-------- STUDY MATERIAL

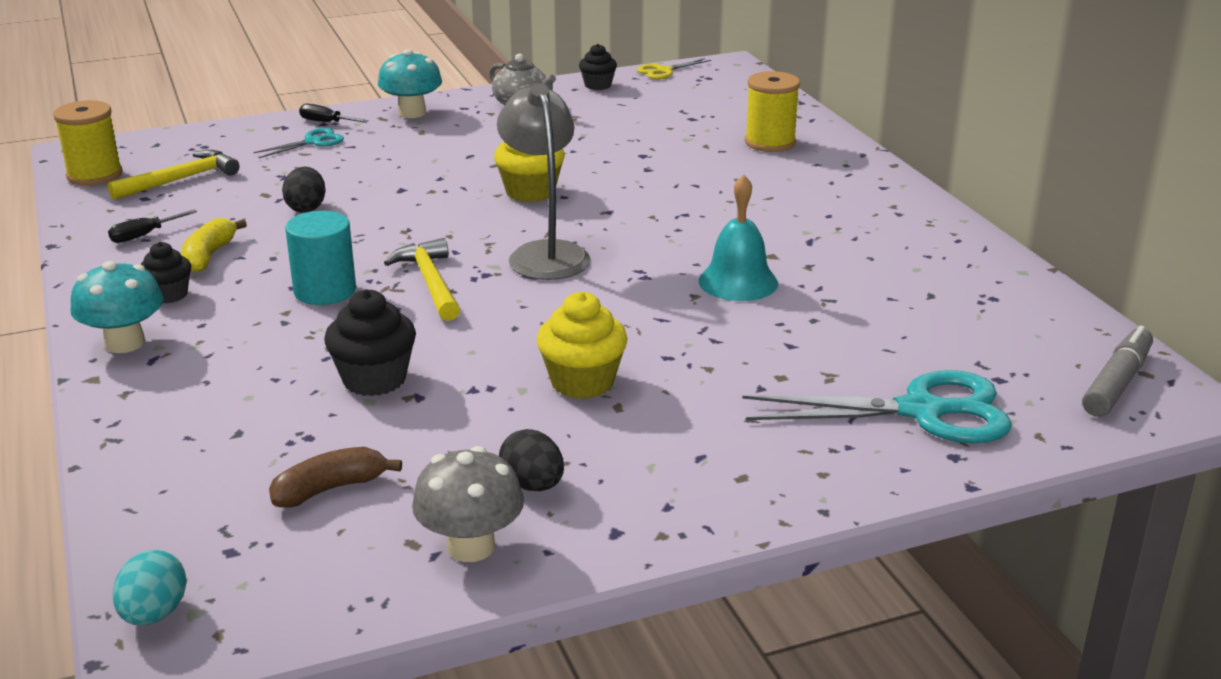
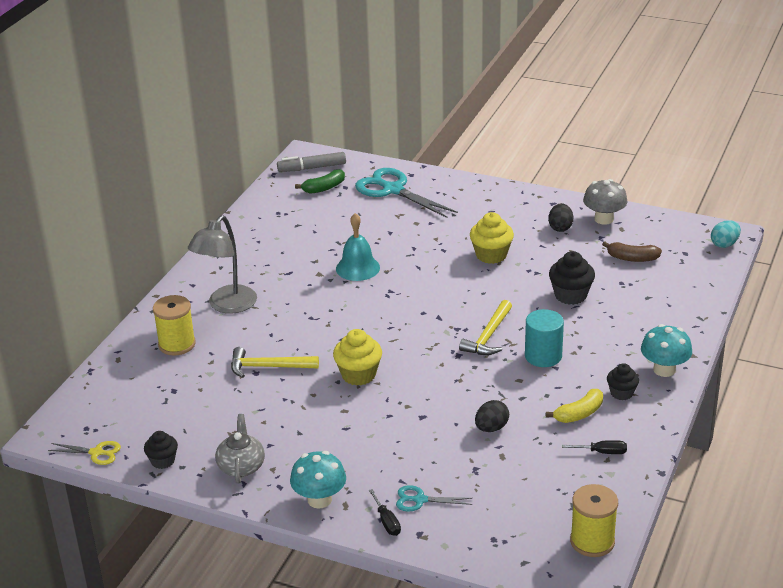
camera: 135 degrees left, 5 degrees up
(181, 179) = (540, 502): yellow hammer -> yellow hammer (268, 367)
(545, 253) = (413, 327): grey lamp -> grey lamp (227, 306)
(1022, 361) = (324, 188): none -> green banana

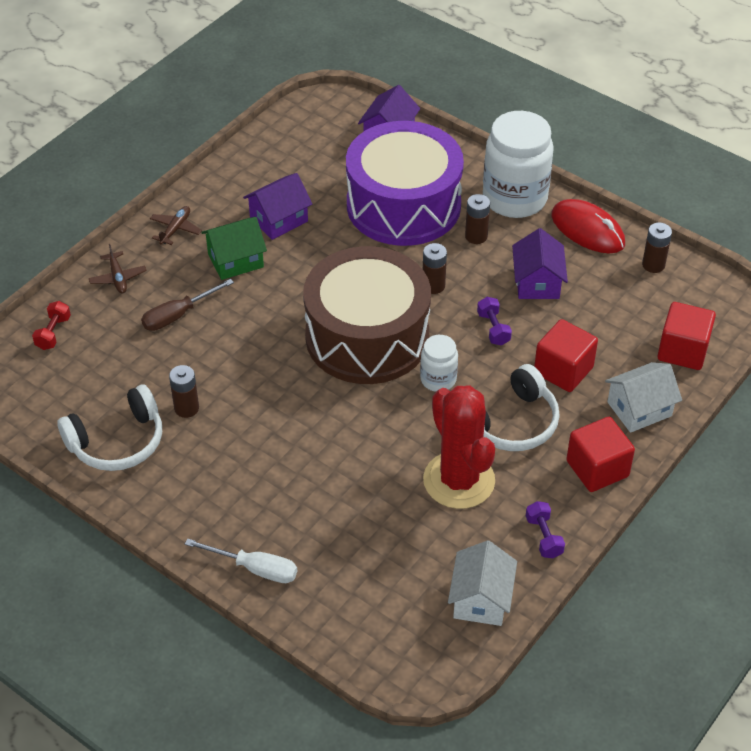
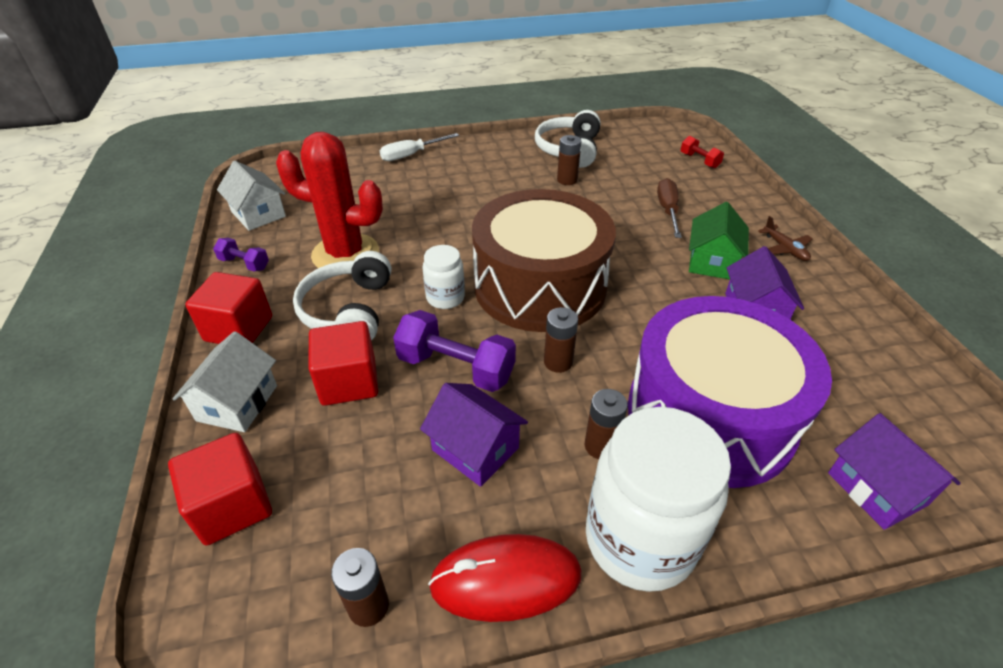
camera: 130 degrees right, 5 degrees down
(118, 278) = (739, 202): brown plane -> none
(493, 329) = (456, 368): purple dumbbell -> purple dumbbell, size x1.83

----------------

▶ WHAT YOU SHOULD DO
Write out the whole listing exactly as it appears, and omit the pictures.

▶ RESPONSE BOX
camera: 135 degrees left, 5 degrees up
(181, 179) = (540, 502): yellow hammer -> yellow hammer (268, 367)
(545, 253) = (413, 327): grey lamp -> grey lamp (227, 306)
(1022, 361) = (324, 188): none -> green banana

camera: 130 degrees right, 5 degrees down
(118, 278) = (739, 202): brown plane -> none
(493, 329) = (456, 368): purple dumbbell -> purple dumbbell, size x1.83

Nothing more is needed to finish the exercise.